■ **TASK DESCRIPTION**
How many lines in the material below contain the word "cone"? Write only the number.

■ **MATERIAL SHOWN**
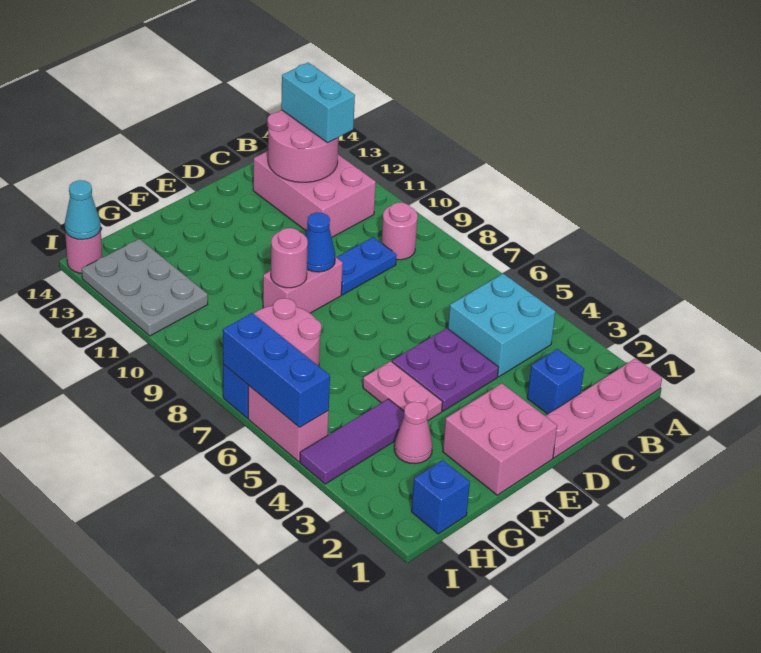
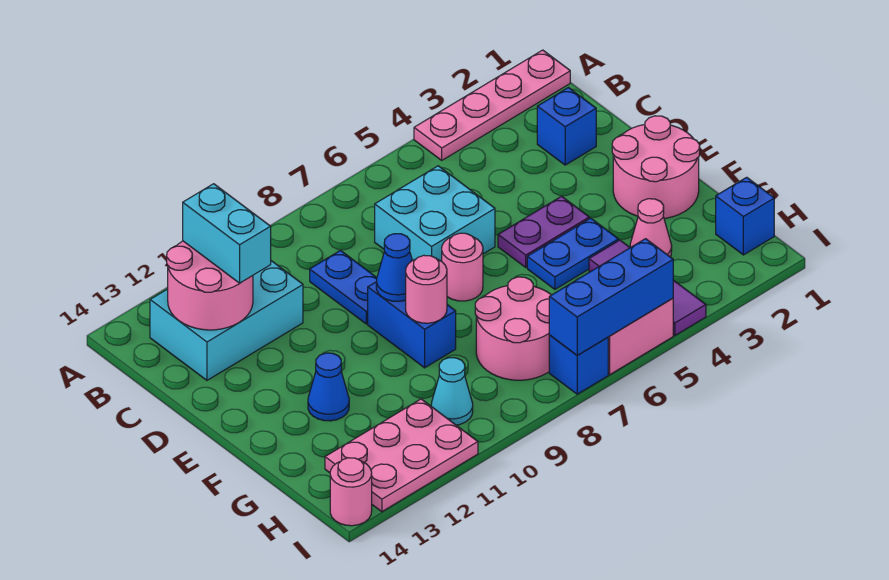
pink plate A1:D1 level 1 -> pink plate A1:A4 level 1
cyan brick B4:C5 level 1 -> cyan brick C6:D7 level 1
pink round brick B9 level 1 -> pink round brick E7 level 1
pink brick B11:C13 level 1 -> cyan brick B11:C13 level 1
cyan brick B12:B13 level 3 -> cyan brick B12:C12 level 3
purple plate D4:E5 level 1 -> purple plate E4:E5 level 1
pink brick E1:F2 level 1 -> pink round brick E1:F2 level 1
pink brick E9:F9 level 1 -> blue brick E9:F9 level 1
pink plate F4:F5 level 1 -> blue plate F4:F5 level 1
none -> blue cone F12 level 1
grey plate H11:I13 level 1 -> pink plate H11:I13 level 1
cyan cone I14 level 2 -> cyan cone H10 level 1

■ **EXERCISE OUTPUT**
2